The span to repeat in the listing below runs from the line containing "IC110: NOT 74HC14" to the line containing "IC124: NOR 74HC02", inclusive. Repeat it exactly, and only it.

#### [Data for review]
____

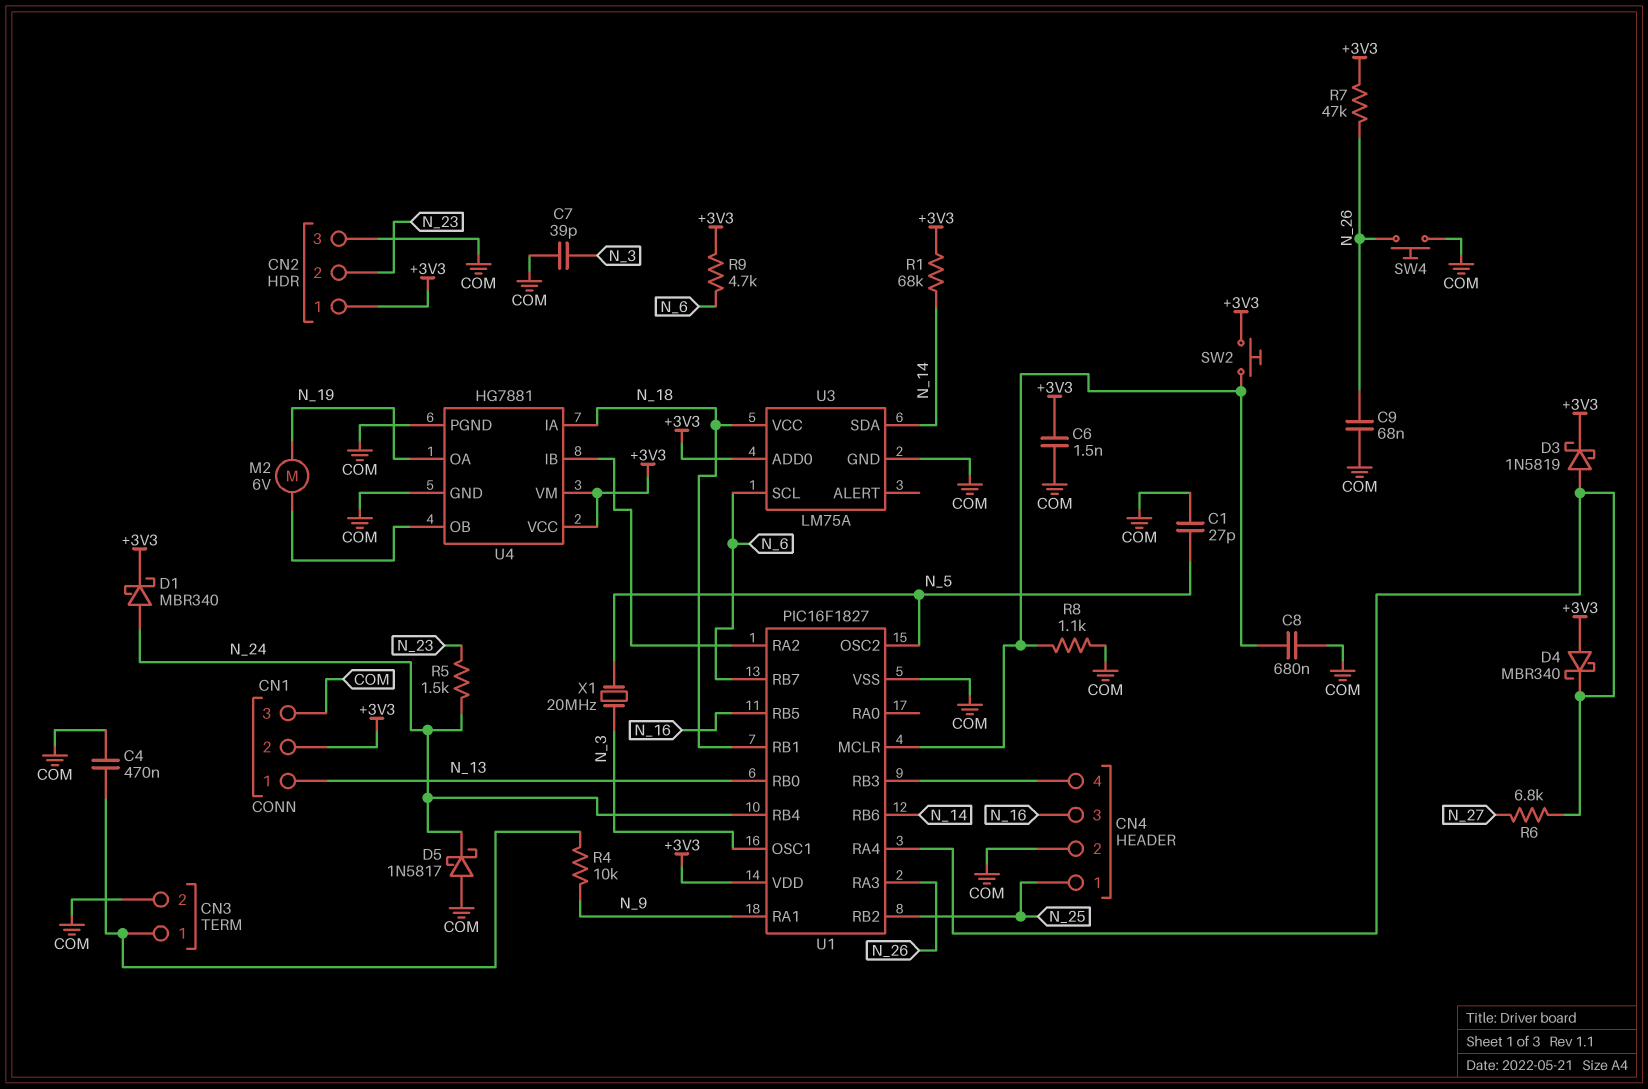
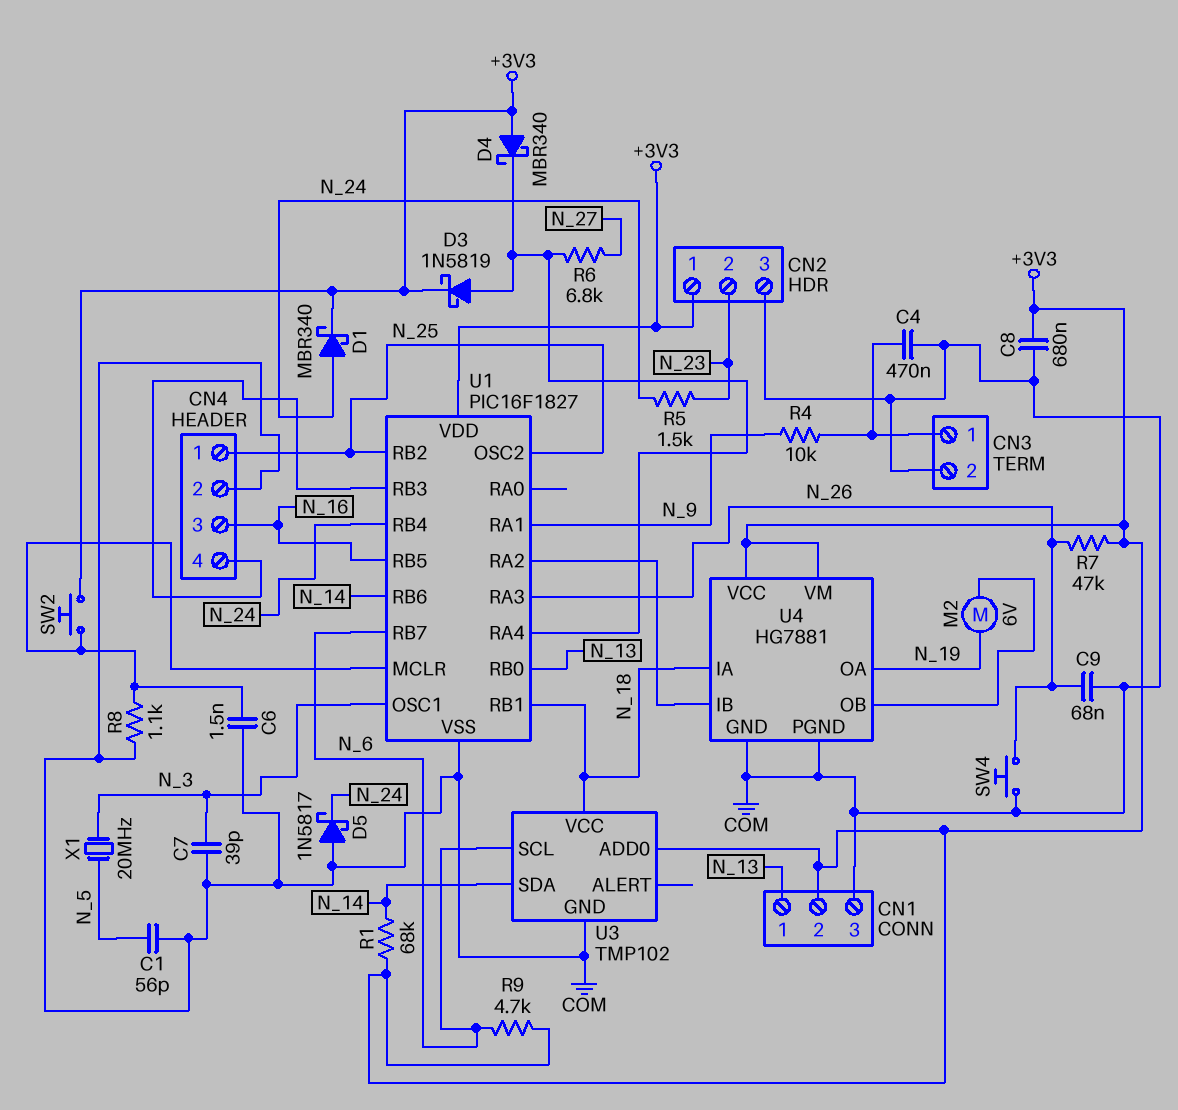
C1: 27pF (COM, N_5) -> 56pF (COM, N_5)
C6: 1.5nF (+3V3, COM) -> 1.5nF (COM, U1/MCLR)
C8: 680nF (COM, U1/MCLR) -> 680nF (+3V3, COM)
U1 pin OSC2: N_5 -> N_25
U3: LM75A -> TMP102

____

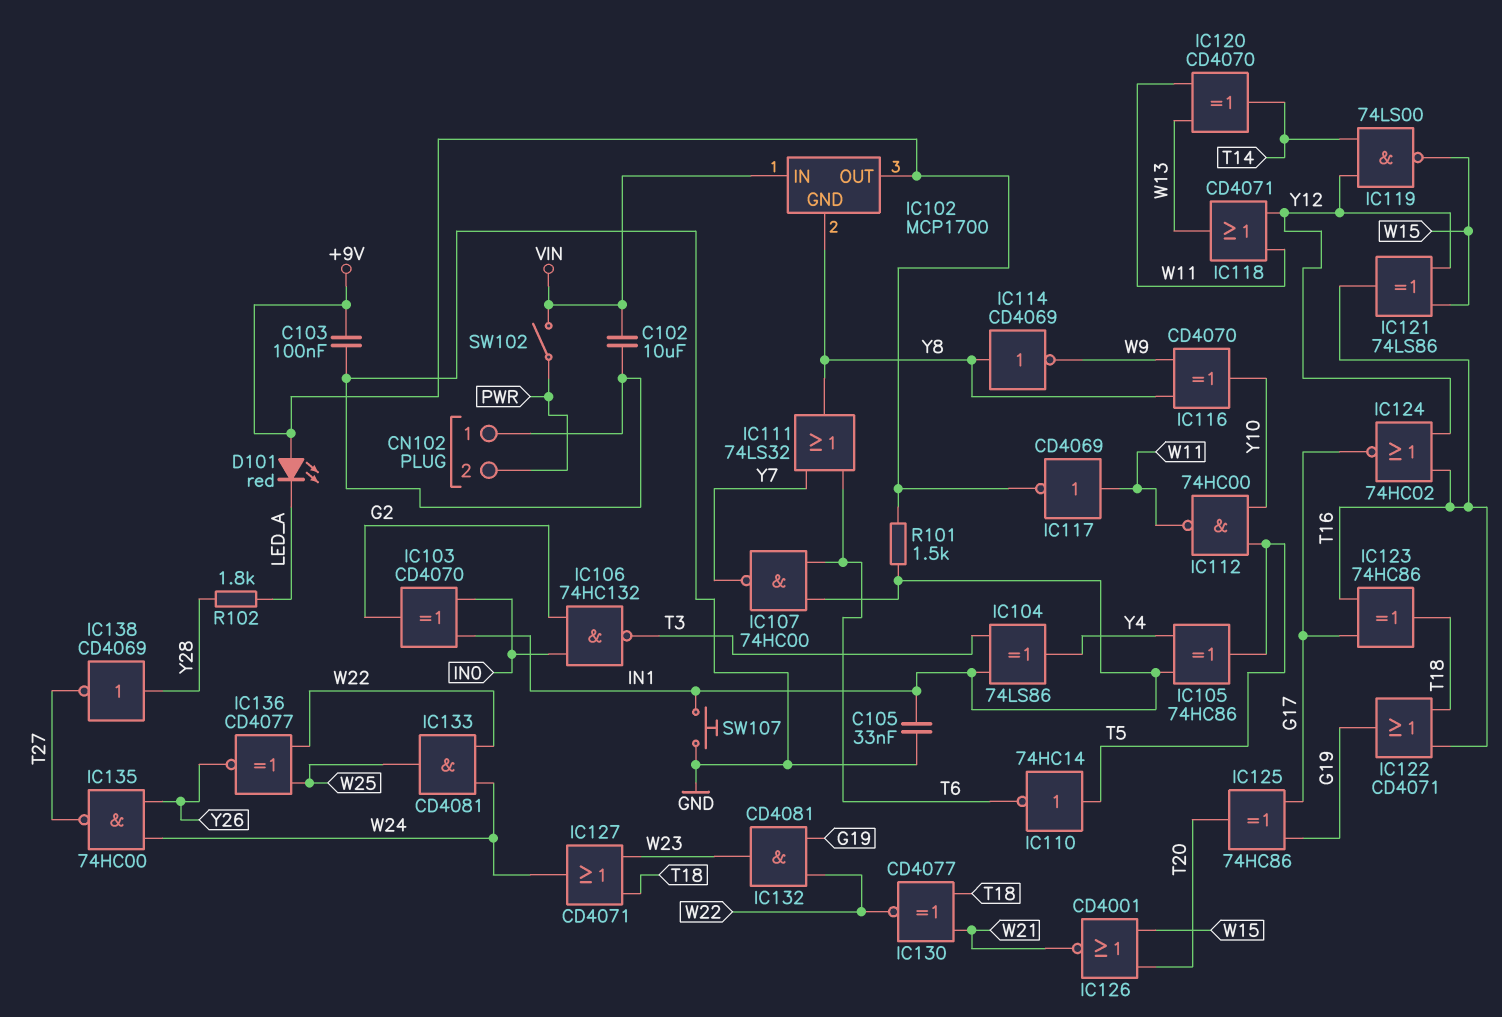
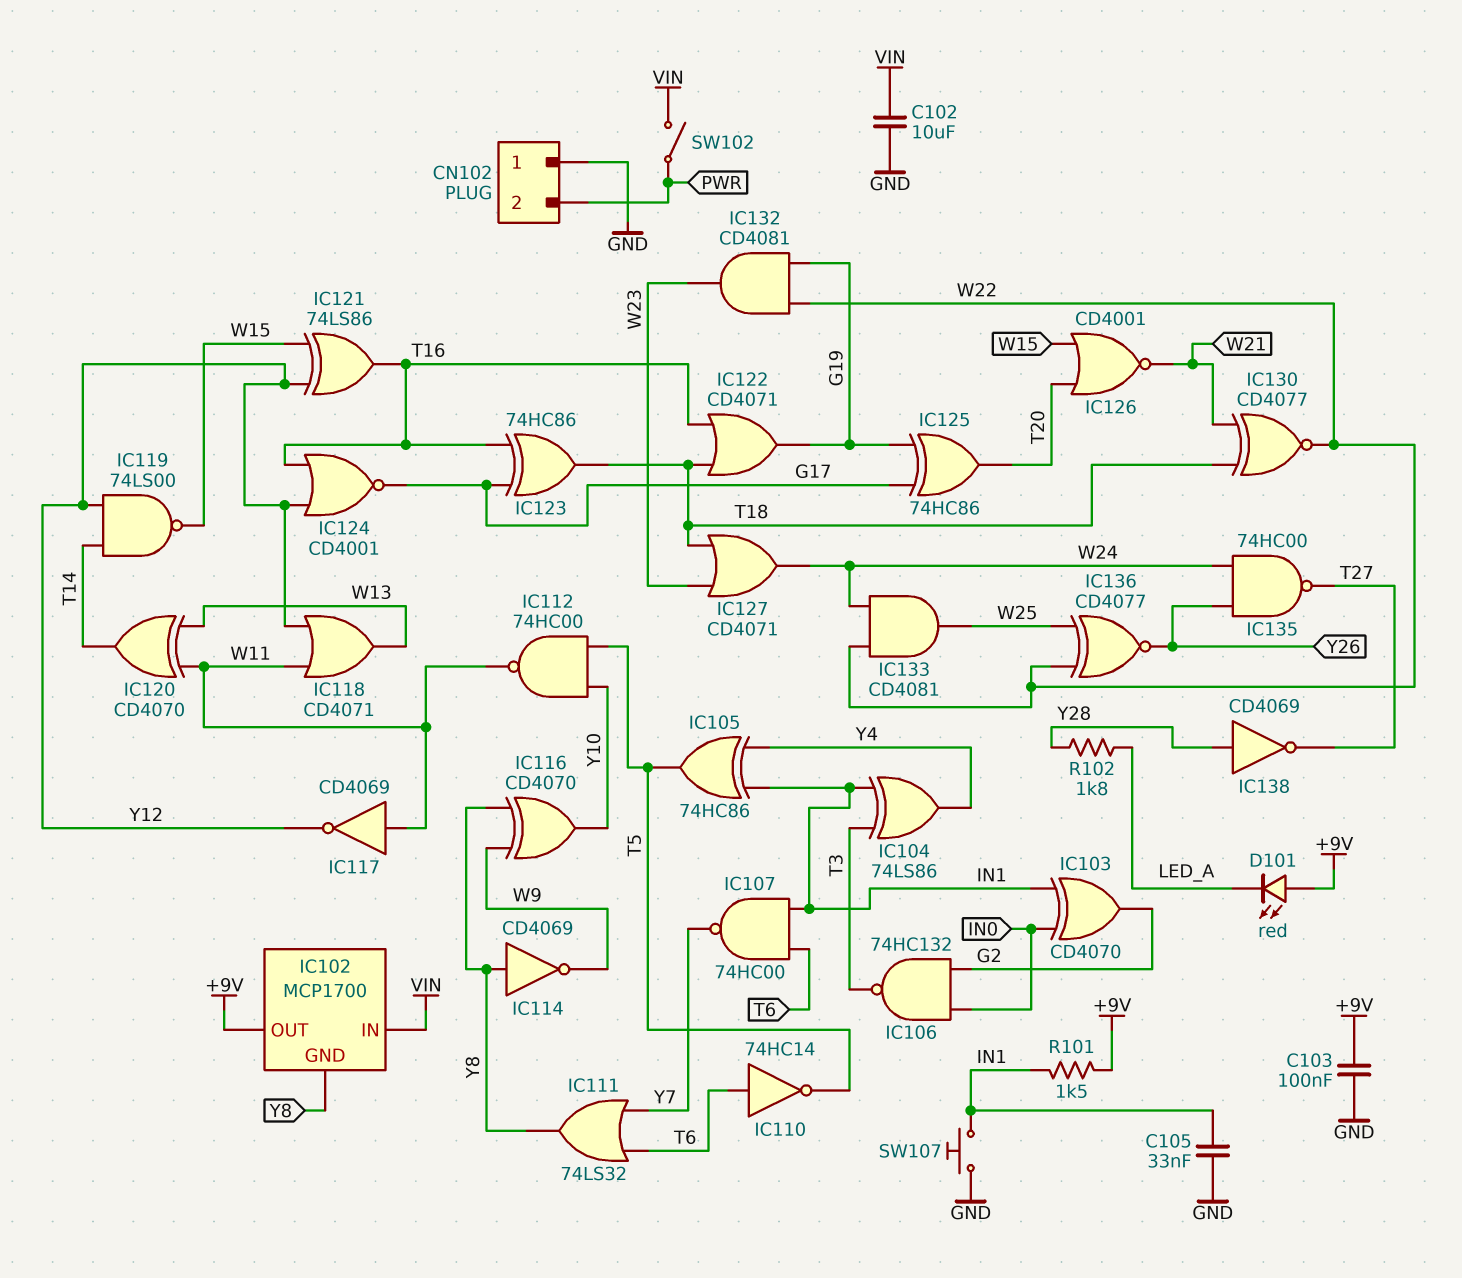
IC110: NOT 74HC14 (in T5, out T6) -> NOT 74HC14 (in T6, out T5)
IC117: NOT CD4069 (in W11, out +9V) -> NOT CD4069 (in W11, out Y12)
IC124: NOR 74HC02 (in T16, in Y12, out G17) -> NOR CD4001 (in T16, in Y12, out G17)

____

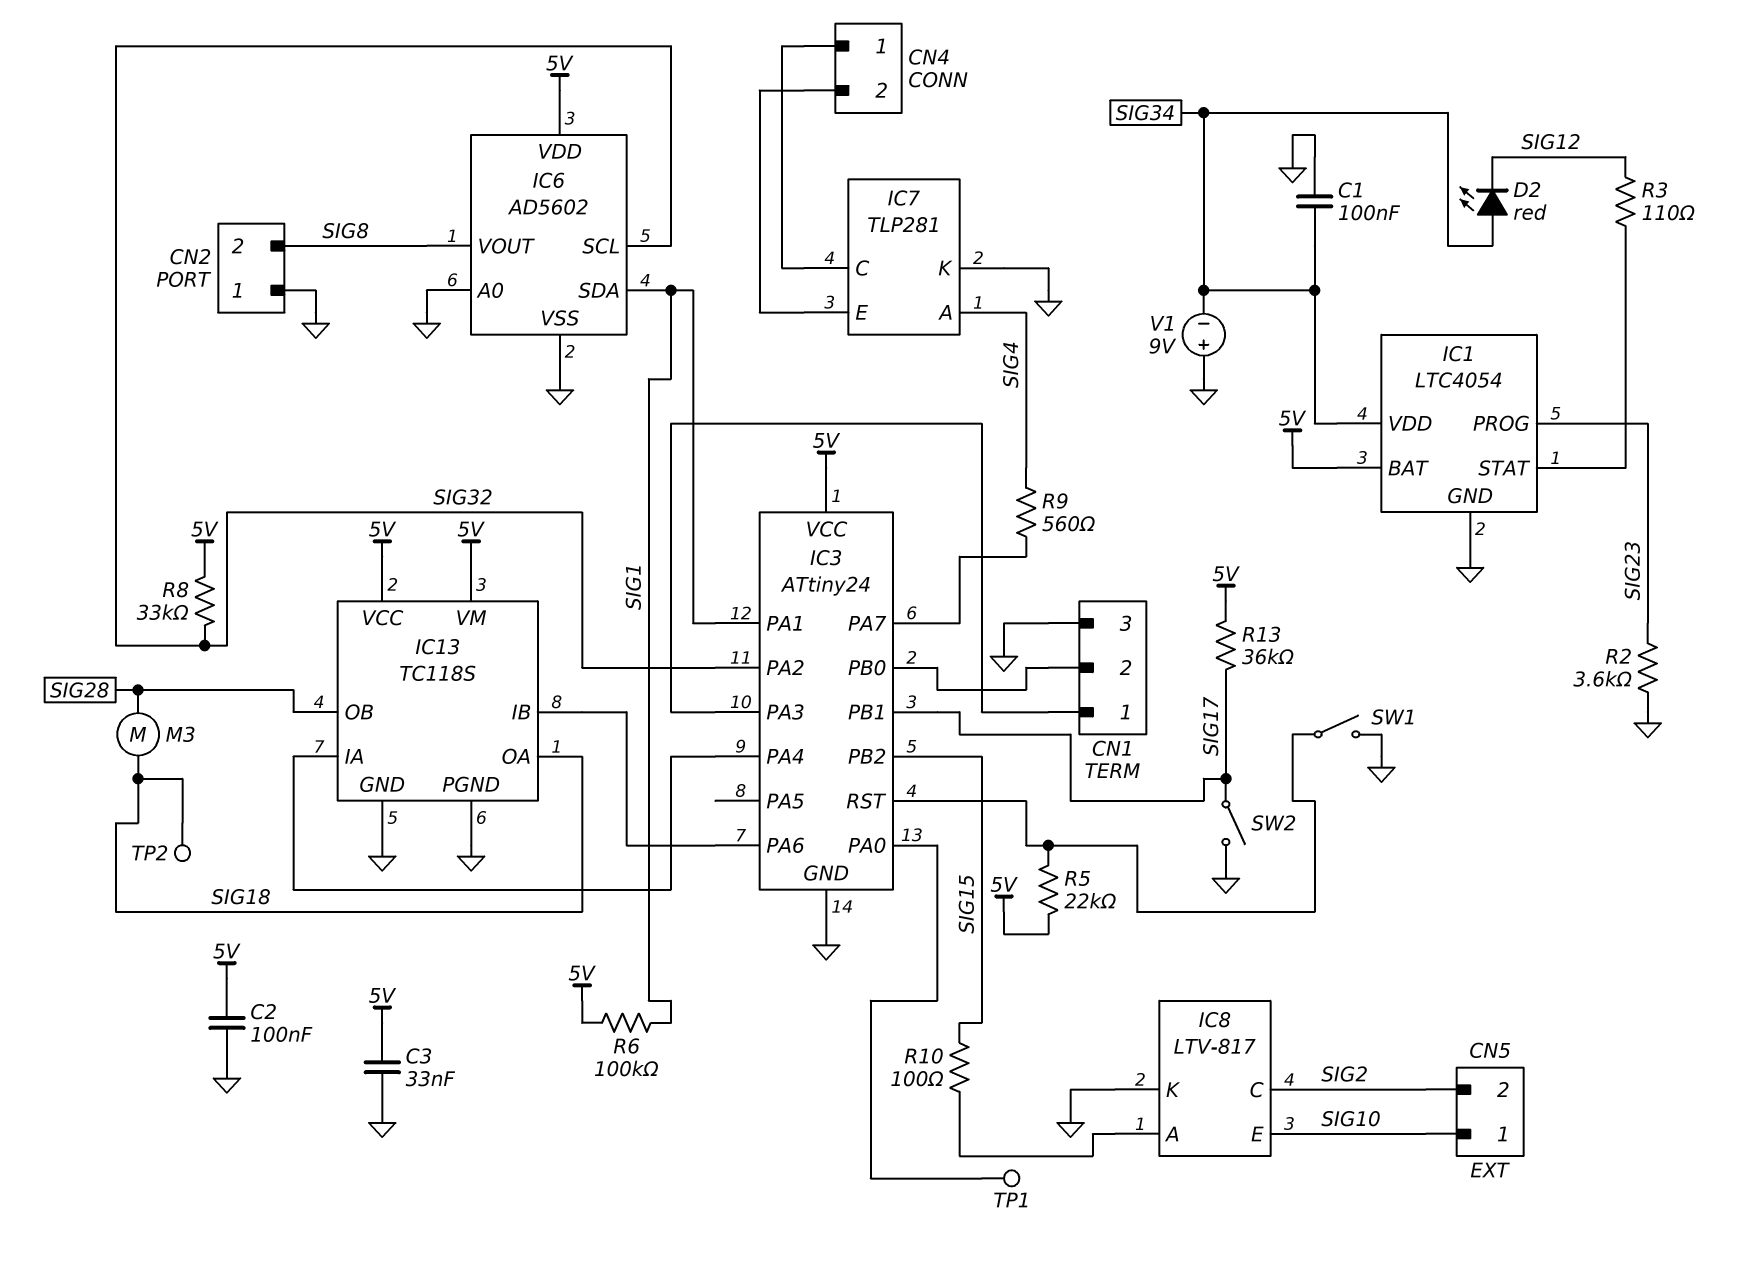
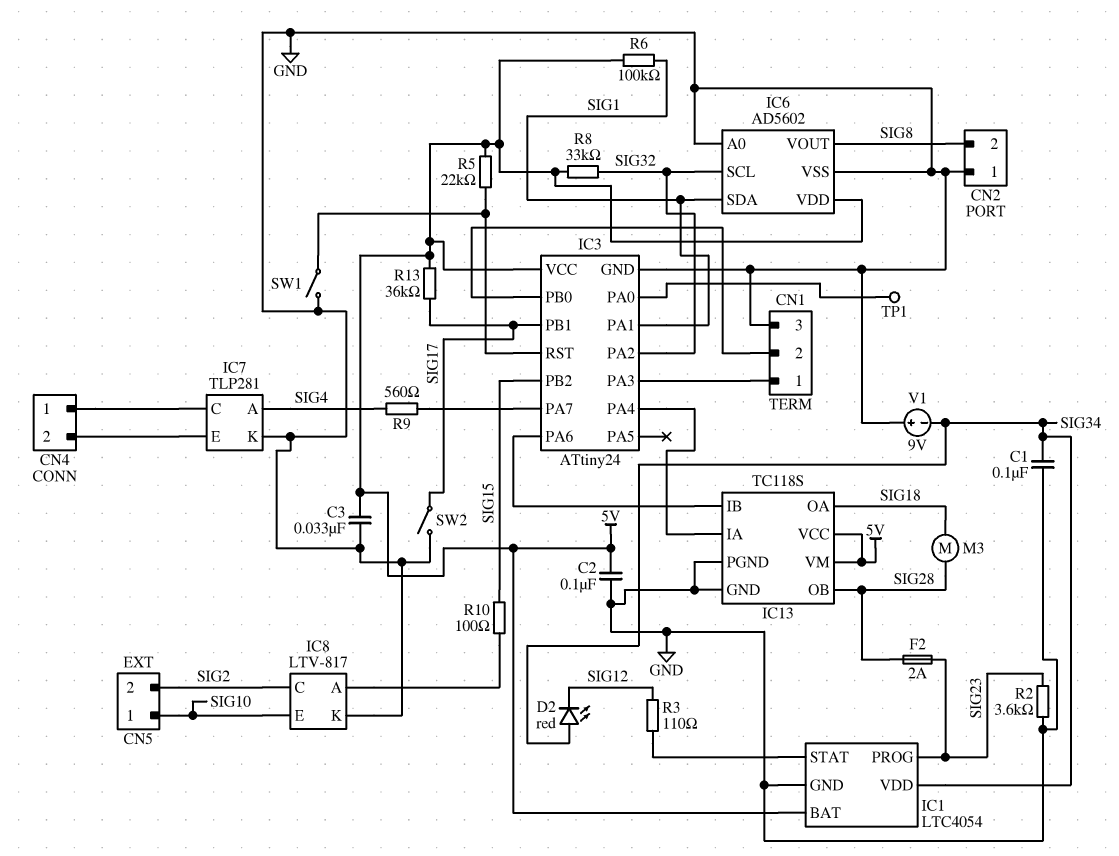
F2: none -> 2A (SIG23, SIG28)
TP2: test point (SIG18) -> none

____

#### [Response area]
IC110: NOT 74HC14 (in T5, out T6) -> NOT 74HC14 (in T6, out T5)
IC117: NOT CD4069 (in W11, out +9V) -> NOT CD4069 (in W11, out Y12)
IC124: NOR 74HC02 (in T16, in Y12, out G17) -> NOR CD4001 (in T16, in Y12, out G17)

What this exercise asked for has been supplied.